YOUR OBJECTIVE: Identify every line in the records below that contains the string "major", and copy each of those lines in full.
--- RECORDS PROVIDED ---
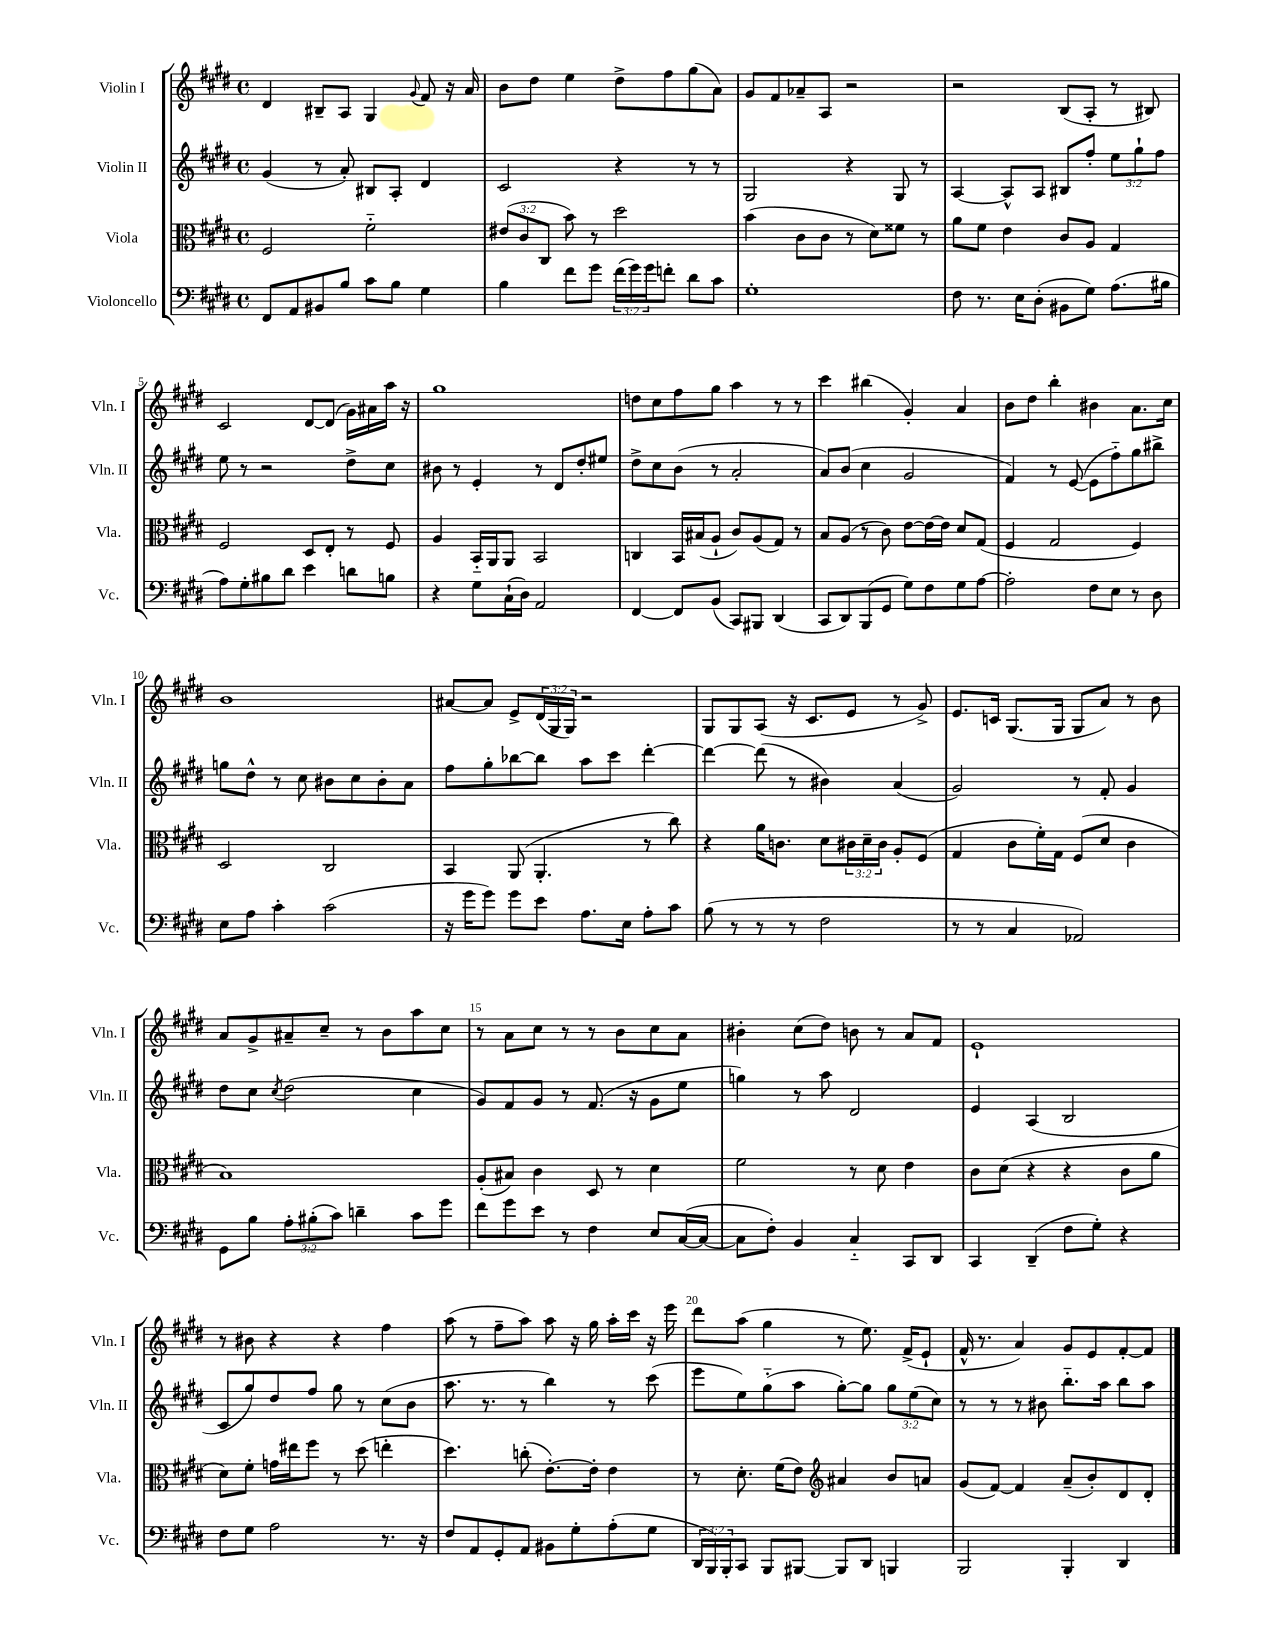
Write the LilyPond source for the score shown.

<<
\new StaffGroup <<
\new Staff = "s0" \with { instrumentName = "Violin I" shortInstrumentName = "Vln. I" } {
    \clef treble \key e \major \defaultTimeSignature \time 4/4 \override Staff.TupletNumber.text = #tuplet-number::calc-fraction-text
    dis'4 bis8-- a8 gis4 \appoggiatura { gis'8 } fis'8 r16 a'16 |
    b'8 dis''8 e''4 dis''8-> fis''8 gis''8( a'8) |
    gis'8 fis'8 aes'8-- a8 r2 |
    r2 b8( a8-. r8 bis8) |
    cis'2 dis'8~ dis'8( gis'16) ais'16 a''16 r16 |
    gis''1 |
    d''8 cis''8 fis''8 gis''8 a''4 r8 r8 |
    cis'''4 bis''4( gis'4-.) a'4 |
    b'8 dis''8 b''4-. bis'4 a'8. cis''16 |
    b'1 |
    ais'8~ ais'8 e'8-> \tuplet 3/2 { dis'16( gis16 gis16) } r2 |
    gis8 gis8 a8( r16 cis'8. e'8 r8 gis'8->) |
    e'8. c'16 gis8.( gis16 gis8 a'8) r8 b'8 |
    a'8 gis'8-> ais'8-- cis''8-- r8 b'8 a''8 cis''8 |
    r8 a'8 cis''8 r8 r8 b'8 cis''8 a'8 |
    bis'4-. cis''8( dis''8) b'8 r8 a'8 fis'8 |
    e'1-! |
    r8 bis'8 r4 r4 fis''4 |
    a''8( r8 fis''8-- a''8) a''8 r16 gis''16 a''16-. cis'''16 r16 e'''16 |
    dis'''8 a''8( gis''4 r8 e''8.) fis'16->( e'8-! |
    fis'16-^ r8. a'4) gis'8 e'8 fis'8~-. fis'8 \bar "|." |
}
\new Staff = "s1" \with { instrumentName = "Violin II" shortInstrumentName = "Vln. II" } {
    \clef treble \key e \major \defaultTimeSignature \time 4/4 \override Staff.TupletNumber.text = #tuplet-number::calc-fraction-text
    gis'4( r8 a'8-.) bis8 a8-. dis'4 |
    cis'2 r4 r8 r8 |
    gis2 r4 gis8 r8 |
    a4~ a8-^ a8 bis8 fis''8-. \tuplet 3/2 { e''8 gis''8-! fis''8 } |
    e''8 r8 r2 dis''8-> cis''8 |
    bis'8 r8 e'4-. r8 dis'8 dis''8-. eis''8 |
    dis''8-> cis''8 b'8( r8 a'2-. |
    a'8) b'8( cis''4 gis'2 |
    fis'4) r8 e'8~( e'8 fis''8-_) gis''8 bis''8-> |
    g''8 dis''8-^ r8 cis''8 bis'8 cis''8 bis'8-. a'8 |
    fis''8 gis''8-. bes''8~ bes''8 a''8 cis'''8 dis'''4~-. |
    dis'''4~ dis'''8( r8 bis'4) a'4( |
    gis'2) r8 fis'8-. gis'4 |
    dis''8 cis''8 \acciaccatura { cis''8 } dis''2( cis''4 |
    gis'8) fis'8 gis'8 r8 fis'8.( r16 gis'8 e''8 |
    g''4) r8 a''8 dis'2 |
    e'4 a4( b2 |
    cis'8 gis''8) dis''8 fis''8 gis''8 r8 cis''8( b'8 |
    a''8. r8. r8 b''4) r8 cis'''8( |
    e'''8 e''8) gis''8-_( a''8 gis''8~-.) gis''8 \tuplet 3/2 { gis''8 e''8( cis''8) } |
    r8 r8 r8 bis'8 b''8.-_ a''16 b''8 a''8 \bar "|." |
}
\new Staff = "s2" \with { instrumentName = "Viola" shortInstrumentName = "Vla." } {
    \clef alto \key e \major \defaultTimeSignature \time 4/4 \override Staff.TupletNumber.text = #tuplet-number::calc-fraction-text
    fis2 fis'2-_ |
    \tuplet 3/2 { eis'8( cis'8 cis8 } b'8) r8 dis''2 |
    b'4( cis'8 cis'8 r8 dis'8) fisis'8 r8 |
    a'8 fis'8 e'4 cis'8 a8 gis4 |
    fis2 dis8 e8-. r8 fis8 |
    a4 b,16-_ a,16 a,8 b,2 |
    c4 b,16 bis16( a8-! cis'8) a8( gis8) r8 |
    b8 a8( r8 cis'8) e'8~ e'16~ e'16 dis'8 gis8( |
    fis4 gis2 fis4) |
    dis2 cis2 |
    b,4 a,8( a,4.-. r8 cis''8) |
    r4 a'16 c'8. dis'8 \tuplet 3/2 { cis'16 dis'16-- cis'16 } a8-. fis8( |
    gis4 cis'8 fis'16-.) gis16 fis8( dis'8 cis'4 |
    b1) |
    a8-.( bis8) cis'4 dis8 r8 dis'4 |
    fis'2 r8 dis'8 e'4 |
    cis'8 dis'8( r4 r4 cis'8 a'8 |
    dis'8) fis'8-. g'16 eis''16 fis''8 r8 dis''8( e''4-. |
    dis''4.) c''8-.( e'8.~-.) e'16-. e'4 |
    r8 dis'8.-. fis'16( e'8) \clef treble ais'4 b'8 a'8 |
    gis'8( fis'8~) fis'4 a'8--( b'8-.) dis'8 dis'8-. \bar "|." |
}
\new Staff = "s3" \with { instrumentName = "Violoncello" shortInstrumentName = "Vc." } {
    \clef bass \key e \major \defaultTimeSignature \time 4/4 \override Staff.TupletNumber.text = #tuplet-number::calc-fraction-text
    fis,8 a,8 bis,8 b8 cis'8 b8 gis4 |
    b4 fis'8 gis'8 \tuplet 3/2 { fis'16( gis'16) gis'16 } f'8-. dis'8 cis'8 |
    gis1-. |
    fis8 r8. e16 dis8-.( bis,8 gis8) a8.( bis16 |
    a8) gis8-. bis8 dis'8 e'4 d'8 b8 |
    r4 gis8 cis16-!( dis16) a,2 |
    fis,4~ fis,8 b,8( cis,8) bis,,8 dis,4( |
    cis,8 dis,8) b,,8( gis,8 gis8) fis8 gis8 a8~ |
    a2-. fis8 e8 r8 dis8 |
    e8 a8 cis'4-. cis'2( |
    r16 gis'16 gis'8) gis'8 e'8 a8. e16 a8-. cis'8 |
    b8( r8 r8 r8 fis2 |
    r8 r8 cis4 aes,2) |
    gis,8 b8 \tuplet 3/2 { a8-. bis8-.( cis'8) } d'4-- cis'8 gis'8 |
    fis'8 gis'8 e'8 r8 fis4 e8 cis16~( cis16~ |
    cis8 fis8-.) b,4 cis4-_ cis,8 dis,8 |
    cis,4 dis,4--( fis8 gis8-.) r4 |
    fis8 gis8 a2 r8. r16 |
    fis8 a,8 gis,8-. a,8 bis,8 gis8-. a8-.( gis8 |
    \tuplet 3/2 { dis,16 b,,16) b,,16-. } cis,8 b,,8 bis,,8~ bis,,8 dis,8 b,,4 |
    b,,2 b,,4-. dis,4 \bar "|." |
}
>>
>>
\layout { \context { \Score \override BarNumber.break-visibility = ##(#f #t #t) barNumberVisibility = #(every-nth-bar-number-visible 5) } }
---
--- RECORDS PROVIDED ---
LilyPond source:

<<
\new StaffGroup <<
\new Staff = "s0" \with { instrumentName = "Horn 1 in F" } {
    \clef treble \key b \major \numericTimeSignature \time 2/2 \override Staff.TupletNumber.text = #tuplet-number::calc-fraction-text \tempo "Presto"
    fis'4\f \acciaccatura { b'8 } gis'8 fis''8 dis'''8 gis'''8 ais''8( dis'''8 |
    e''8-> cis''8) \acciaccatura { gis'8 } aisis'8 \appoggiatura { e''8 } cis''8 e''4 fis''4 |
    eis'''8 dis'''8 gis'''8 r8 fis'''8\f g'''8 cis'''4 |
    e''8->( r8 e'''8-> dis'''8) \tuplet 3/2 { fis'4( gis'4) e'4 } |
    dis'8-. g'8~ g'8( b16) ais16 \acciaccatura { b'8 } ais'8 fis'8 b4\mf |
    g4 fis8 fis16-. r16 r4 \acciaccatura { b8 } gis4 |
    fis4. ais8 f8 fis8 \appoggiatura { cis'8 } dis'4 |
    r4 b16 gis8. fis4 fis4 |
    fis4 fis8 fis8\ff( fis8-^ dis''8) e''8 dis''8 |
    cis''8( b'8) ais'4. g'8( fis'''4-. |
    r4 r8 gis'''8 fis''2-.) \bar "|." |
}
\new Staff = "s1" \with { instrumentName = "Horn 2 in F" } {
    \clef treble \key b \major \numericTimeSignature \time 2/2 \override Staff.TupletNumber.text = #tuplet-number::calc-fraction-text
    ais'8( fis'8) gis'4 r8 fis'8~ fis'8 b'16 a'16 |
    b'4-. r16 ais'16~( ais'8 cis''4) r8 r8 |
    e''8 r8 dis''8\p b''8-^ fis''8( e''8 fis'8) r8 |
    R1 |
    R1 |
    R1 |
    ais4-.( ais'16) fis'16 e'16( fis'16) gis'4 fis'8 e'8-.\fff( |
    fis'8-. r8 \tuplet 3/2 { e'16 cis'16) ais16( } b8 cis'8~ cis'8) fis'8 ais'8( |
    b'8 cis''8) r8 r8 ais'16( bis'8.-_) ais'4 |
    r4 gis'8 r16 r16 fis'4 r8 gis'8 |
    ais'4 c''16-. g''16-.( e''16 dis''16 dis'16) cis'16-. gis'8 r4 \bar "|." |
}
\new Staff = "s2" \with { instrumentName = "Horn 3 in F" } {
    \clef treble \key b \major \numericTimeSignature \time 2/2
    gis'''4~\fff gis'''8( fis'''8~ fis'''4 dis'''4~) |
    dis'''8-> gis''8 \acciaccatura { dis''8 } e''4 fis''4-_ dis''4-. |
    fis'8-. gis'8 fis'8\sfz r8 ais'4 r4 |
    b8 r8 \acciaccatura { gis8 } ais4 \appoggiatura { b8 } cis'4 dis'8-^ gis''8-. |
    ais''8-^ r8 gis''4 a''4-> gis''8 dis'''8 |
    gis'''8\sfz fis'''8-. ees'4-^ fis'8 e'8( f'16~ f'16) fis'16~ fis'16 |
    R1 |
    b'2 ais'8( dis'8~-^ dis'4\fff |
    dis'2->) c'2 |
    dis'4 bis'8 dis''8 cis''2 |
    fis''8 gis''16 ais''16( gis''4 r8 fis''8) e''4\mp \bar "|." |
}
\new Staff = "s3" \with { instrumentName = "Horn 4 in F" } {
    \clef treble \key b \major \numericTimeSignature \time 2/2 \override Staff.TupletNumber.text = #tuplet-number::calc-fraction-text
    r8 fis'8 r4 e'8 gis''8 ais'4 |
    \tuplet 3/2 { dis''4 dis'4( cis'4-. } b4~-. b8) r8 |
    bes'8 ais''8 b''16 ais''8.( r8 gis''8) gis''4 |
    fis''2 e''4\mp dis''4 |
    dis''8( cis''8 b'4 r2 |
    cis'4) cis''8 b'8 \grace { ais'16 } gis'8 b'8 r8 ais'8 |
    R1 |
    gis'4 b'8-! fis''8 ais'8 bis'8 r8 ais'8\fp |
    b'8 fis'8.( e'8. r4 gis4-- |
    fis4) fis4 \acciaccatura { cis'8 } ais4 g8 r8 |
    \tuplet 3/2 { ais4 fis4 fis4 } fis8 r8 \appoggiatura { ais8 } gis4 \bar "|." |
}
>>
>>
---
RESULT FOR THIS EXERCISE:
    \clef treble \key e \major \defaultTimeSignature \time 4/4 \override Staff.TupletNumber.text = #tuplet-number::calc-fraction-text
    \clef treble \key e \major \defaultTimeSignature \time 4/4 \override Staff.TupletNumber.text = #tuplet-number::calc-fraction-text
    \clef alto \key e \major \defaultTimeSignature \time 4/4 \override Staff.TupletNumber.text = #tuplet-number::calc-fraction-text
    \clef bass \key e \major \defaultTimeSignature \time 4/4 \override Staff.TupletNumber.text = #tuplet-number::calc-fraction-text
    \clef treble \key b \major \numericTimeSignature \time 2/2 \override Staff.TupletNumber.text = #tuplet-number::calc-fraction-text \tempo "Presto"
    \clef treble \key b \major \numericTimeSignature \time 2/2 \override Staff.TupletNumber.text = #tuplet-number::calc-fraction-text
    \clef treble \key b \major \numericTimeSignature \time 2/2
    \clef treble \key b \major \numericTimeSignature \time 2/2 \override Staff.TupletNumber.text = #tuplet-number::calc-fraction-text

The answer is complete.